*Given data*
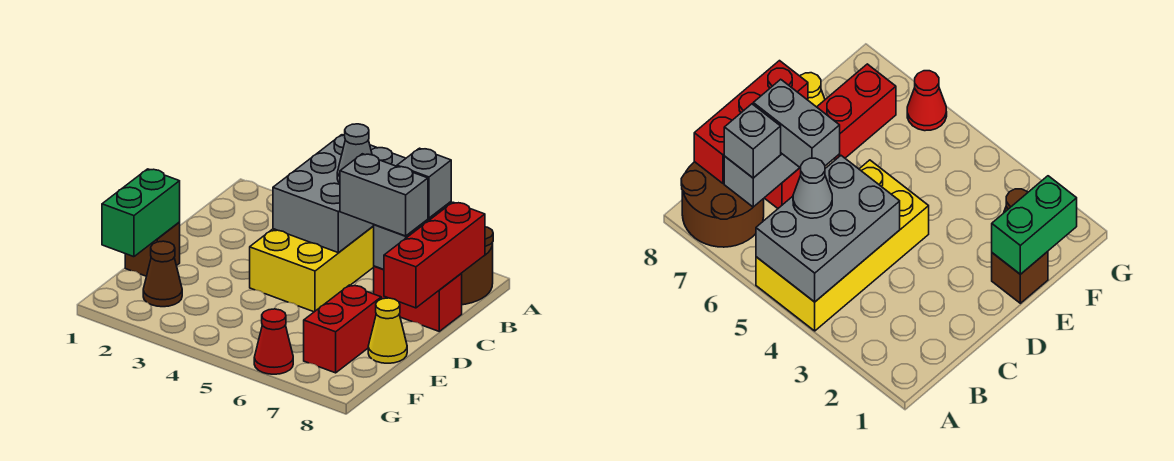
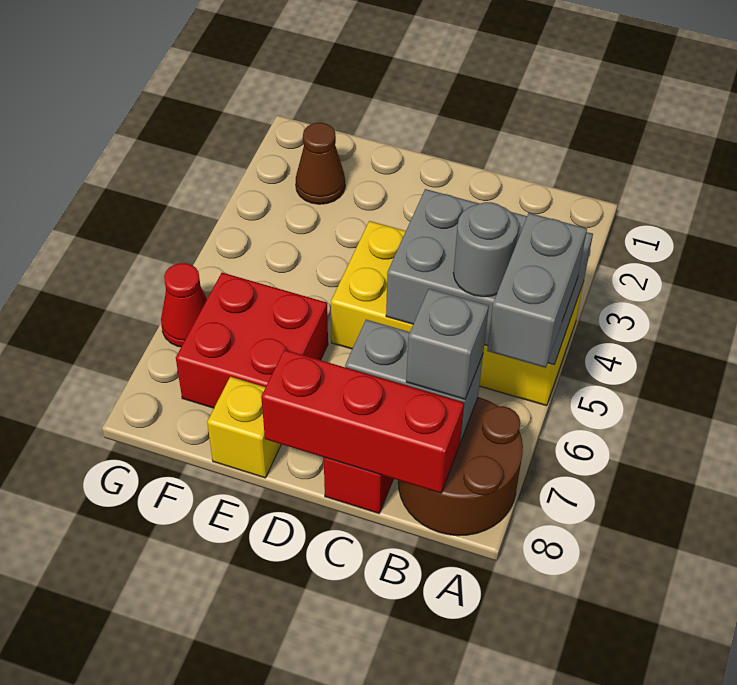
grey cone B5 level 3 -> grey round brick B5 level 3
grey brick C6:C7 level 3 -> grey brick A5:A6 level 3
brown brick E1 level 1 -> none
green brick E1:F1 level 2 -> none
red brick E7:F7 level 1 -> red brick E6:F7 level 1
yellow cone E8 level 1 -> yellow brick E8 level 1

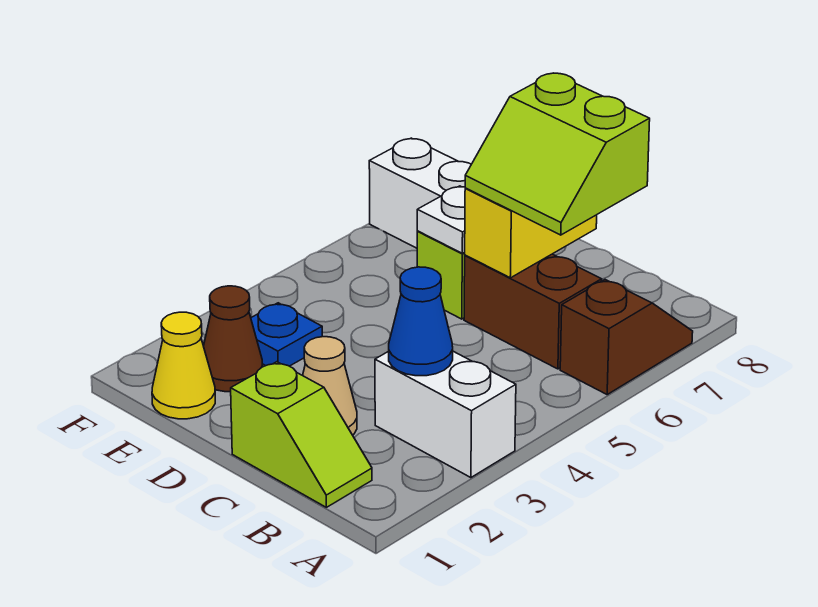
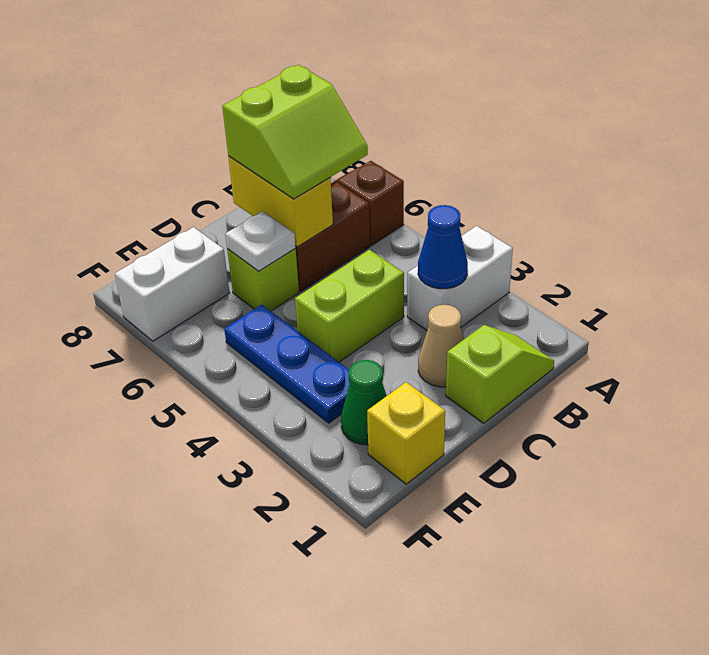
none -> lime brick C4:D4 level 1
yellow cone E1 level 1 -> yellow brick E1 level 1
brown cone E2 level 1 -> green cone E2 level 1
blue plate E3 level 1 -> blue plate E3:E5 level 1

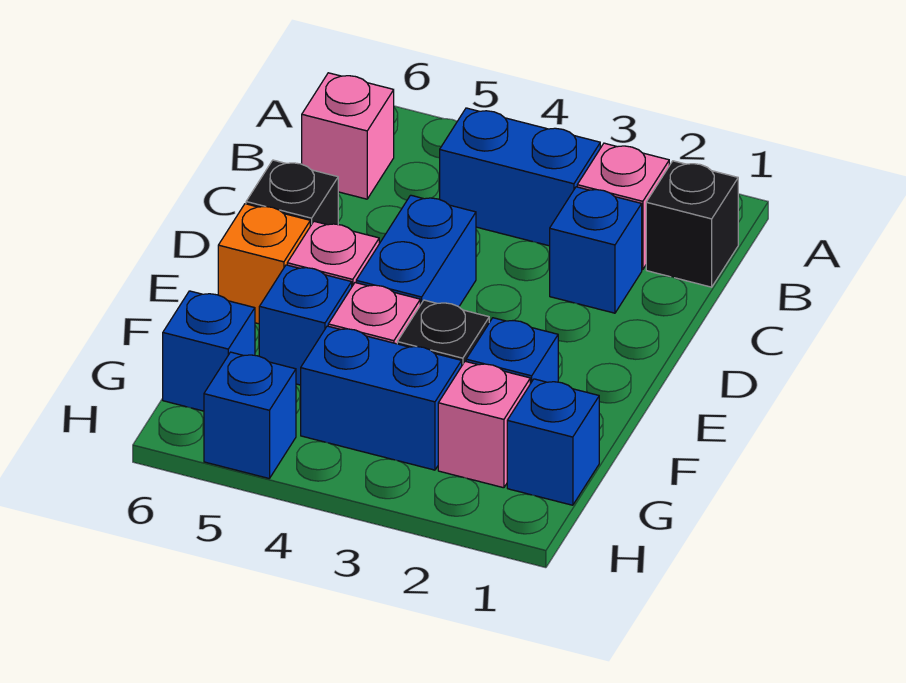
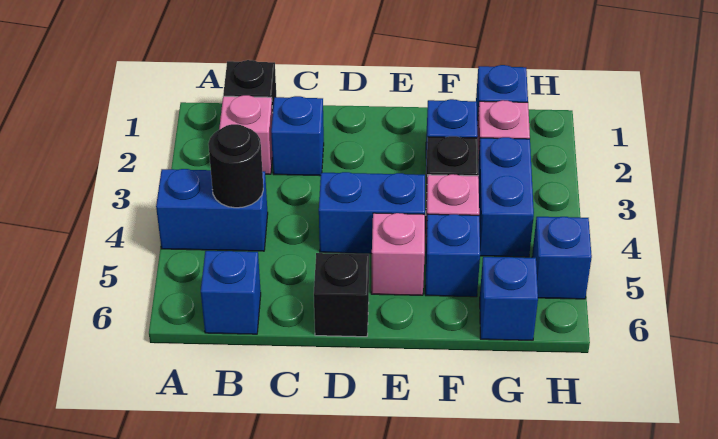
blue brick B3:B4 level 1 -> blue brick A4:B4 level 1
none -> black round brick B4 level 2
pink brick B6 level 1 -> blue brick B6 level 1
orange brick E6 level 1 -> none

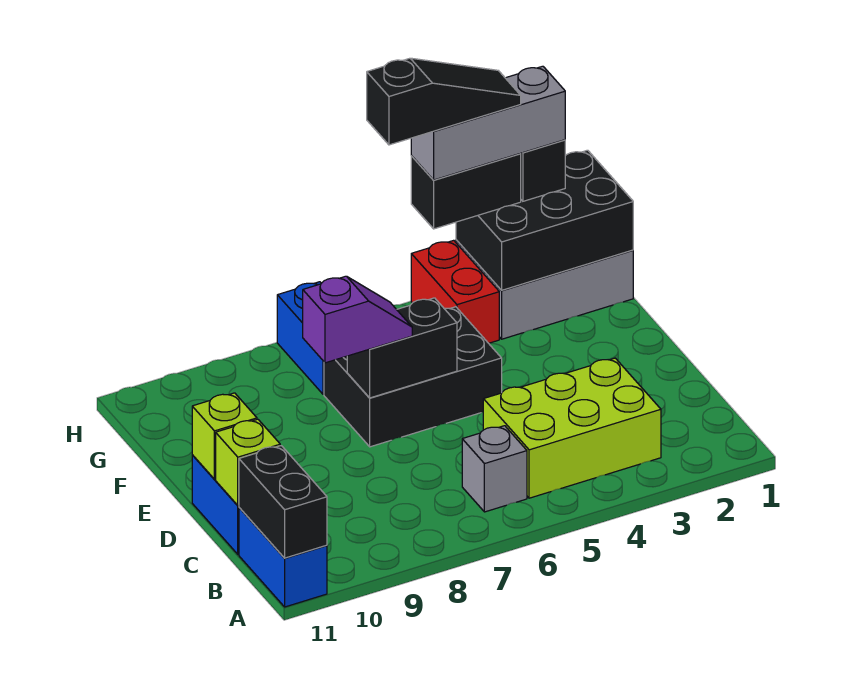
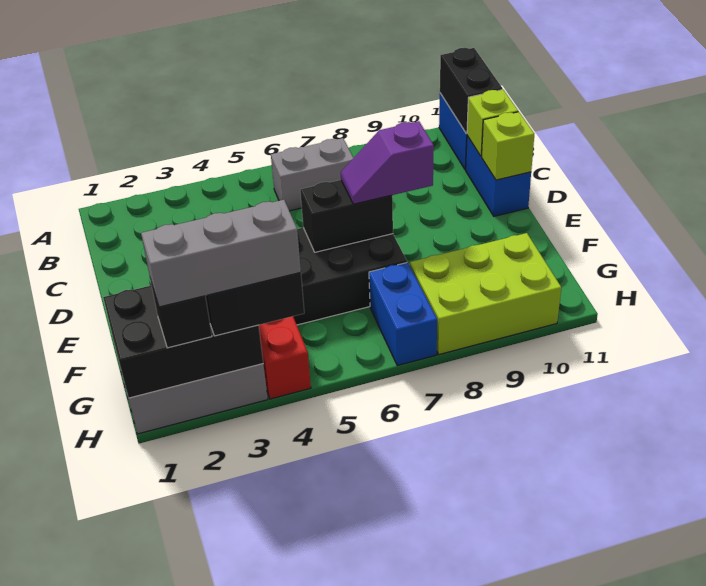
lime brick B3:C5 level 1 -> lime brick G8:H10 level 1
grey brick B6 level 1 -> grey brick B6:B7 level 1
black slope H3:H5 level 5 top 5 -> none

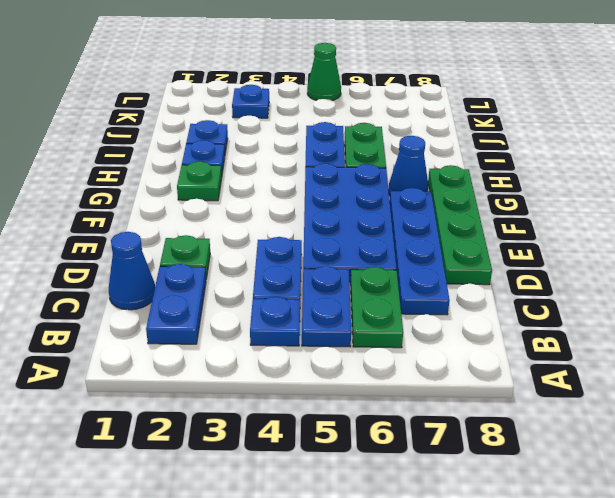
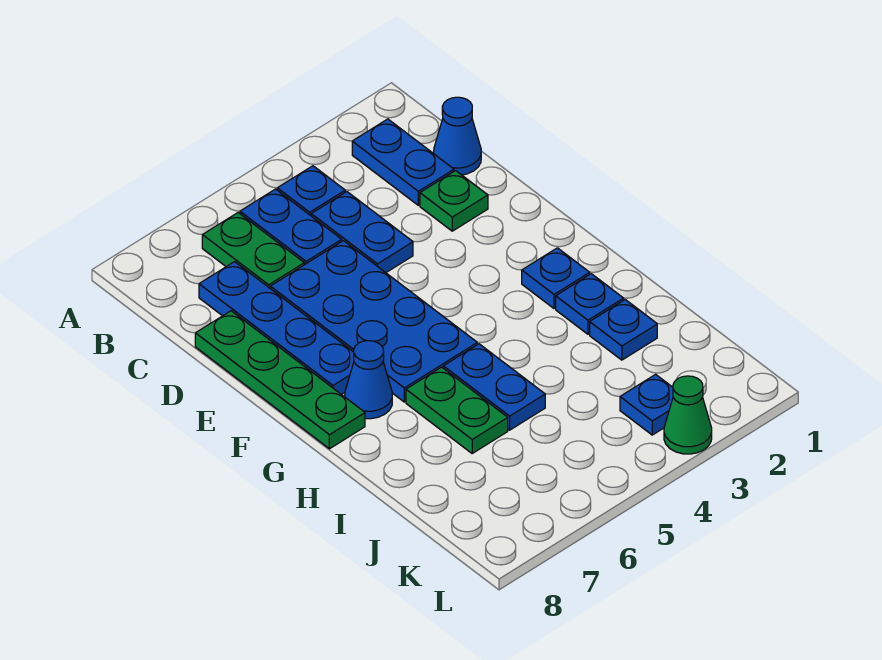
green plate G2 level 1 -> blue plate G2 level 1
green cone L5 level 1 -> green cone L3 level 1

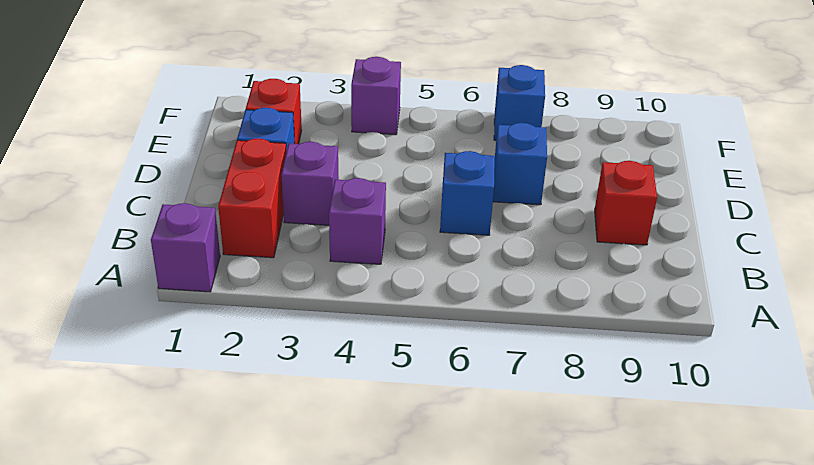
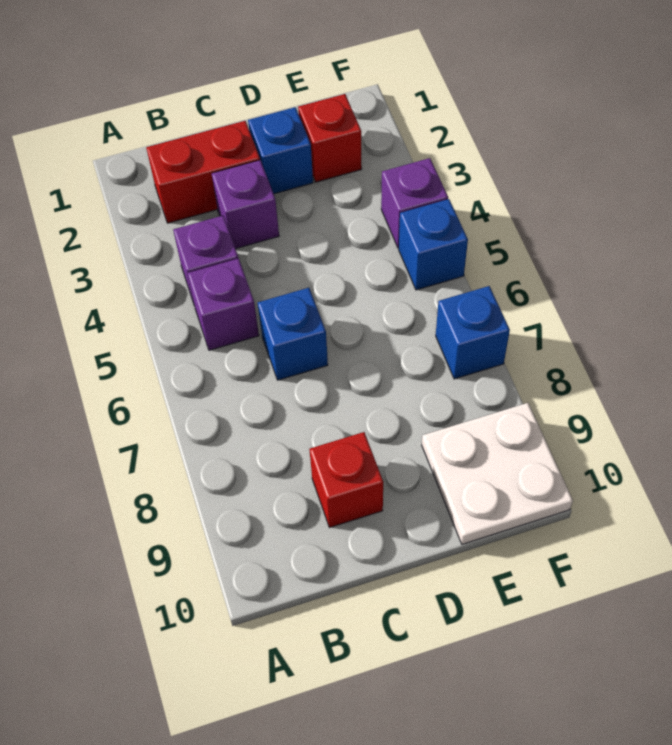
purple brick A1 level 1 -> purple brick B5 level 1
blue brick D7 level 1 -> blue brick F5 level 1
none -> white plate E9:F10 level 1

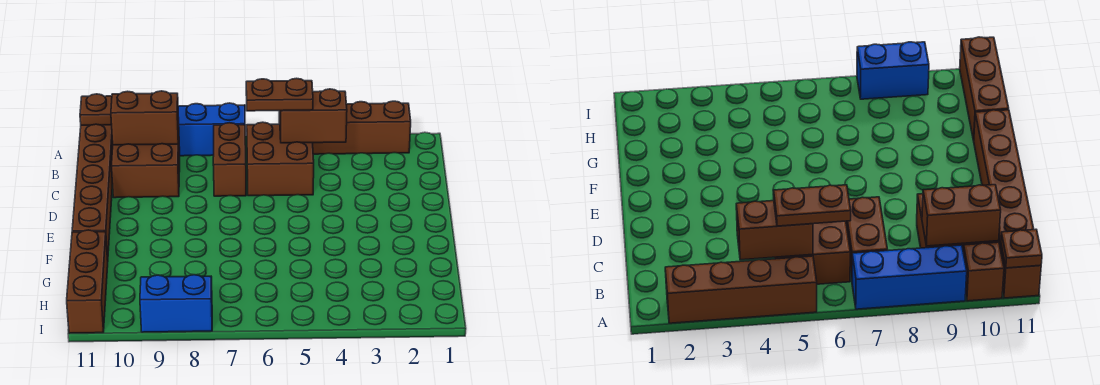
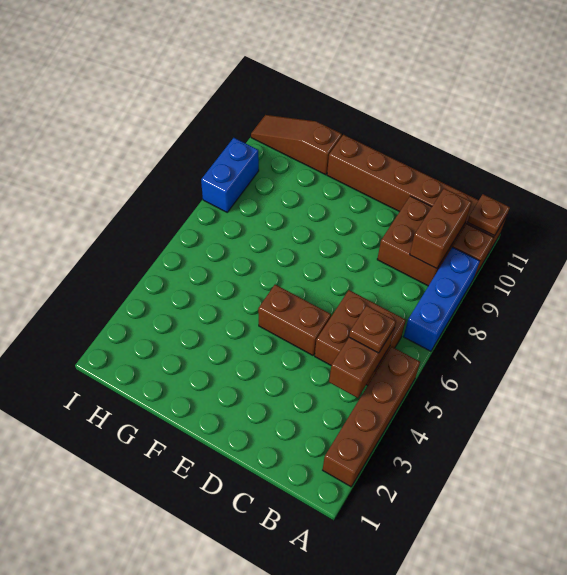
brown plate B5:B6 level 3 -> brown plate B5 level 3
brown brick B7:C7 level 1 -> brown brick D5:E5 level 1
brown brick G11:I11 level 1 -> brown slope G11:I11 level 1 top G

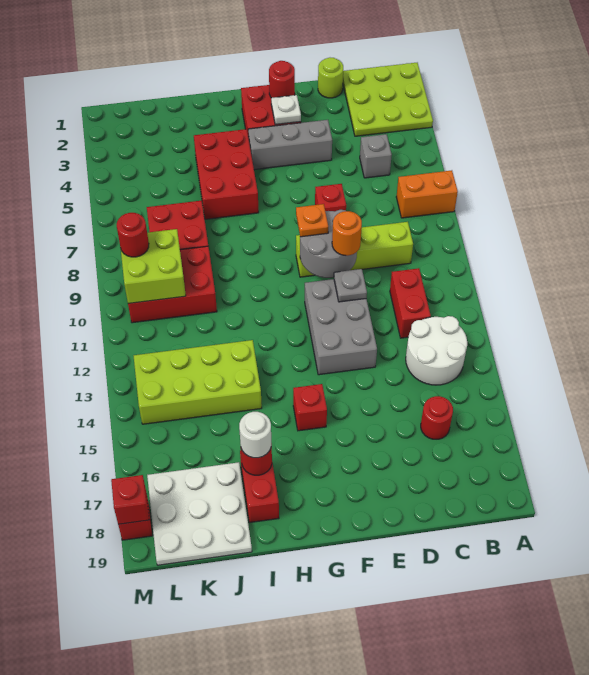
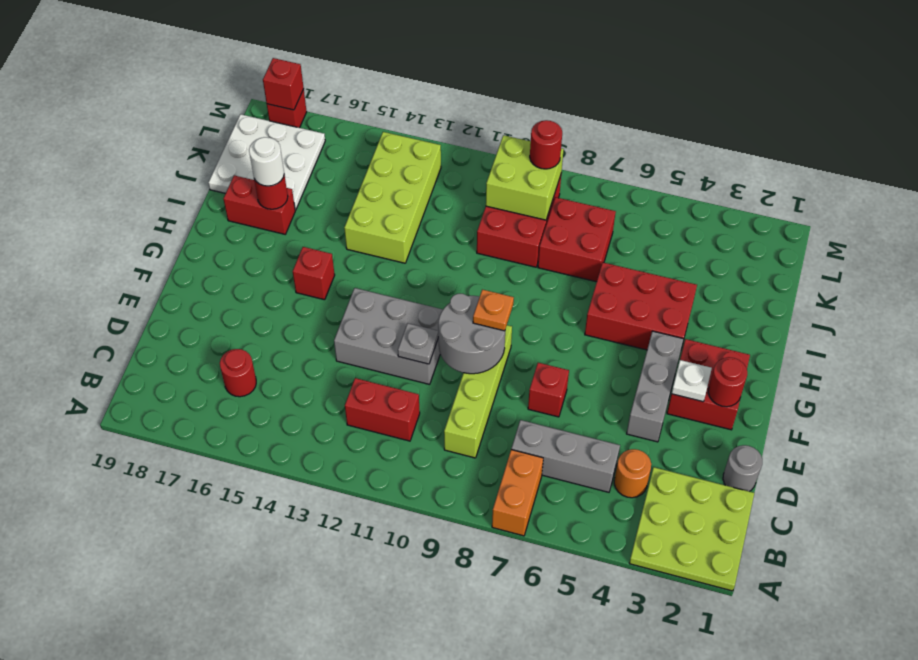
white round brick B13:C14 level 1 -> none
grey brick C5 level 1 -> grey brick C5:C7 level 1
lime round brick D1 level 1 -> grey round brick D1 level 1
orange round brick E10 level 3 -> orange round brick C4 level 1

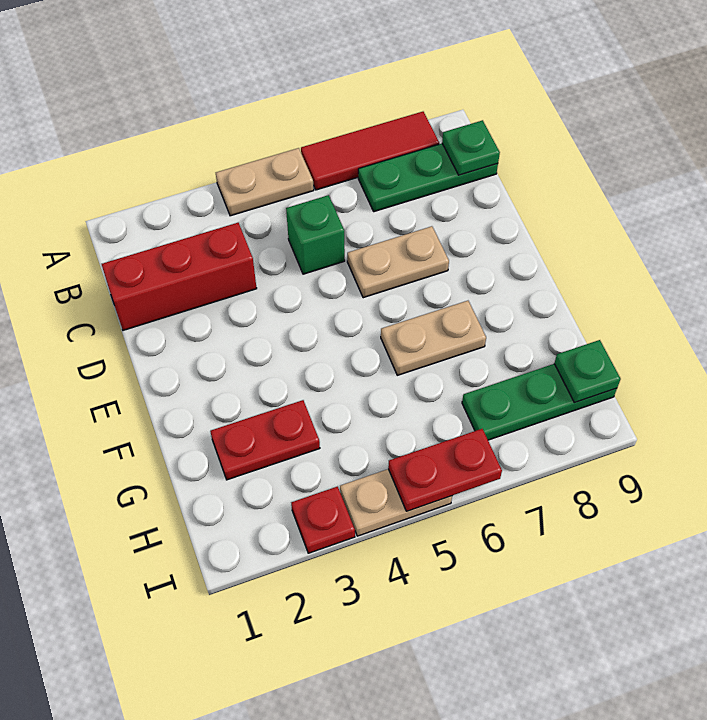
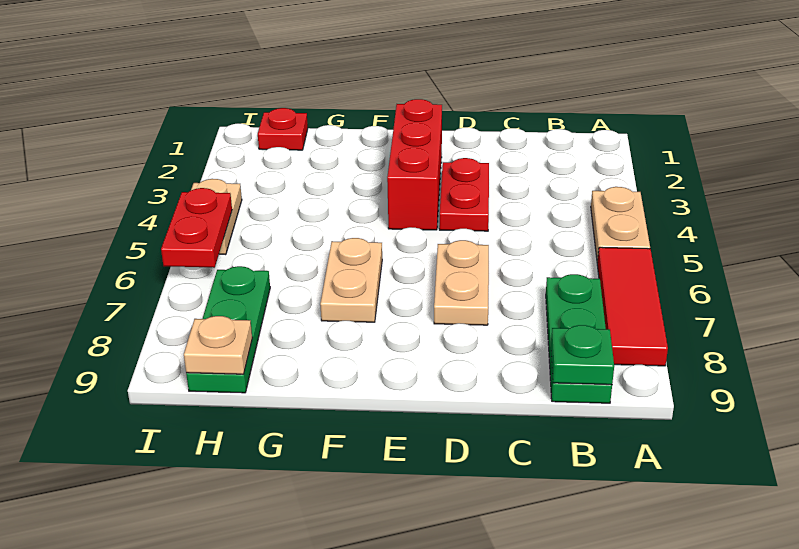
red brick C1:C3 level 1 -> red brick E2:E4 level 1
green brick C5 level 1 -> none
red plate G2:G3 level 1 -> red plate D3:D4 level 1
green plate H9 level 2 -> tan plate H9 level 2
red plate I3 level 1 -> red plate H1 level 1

*Exercise brief*
The response should consist of the entries above, given again exactly and free of pictures.

*Exercise answer*
grey cone B5 level 3 -> grey round brick B5 level 3
grey brick C6:C7 level 3 -> grey brick A5:A6 level 3
brown brick E1 level 1 -> none
green brick E1:F1 level 2 -> none
red brick E7:F7 level 1 -> red brick E6:F7 level 1
yellow cone E8 level 1 -> yellow brick E8 level 1

none -> lime brick C4:D4 level 1
yellow cone E1 level 1 -> yellow brick E1 level 1
brown cone E2 level 1 -> green cone E2 level 1
blue plate E3 level 1 -> blue plate E3:E5 level 1

blue brick B3:B4 level 1 -> blue brick A4:B4 level 1
none -> black round brick B4 level 2
pink brick B6 level 1 -> blue brick B6 level 1
orange brick E6 level 1 -> none

lime brick B3:C5 level 1 -> lime brick G8:H10 level 1
grey brick B6 level 1 -> grey brick B6:B7 level 1
black slope H3:H5 level 5 top 5 -> none

green plate G2 level 1 -> blue plate G2 level 1
green cone L5 level 1 -> green cone L3 level 1

purple brick A1 level 1 -> purple brick B5 level 1
blue brick D7 level 1 -> blue brick F5 level 1
none -> white plate E9:F10 level 1

brown plate B5:B6 level 3 -> brown plate B5 level 3
brown brick B7:C7 level 1 -> brown brick D5:E5 level 1
brown brick G11:I11 level 1 -> brown slope G11:I11 level 1 top G

white round brick B13:C14 level 1 -> none
grey brick C5 level 1 -> grey brick C5:C7 level 1
lime round brick D1 level 1 -> grey round brick D1 level 1
orange round brick E10 level 3 -> orange round brick C4 level 1

red brick C1:C3 level 1 -> red brick E2:E4 level 1
green brick C5 level 1 -> none
red plate G2:G3 level 1 -> red plate D3:D4 level 1
green plate H9 level 2 -> tan plate H9 level 2
red plate I3 level 1 -> red plate H1 level 1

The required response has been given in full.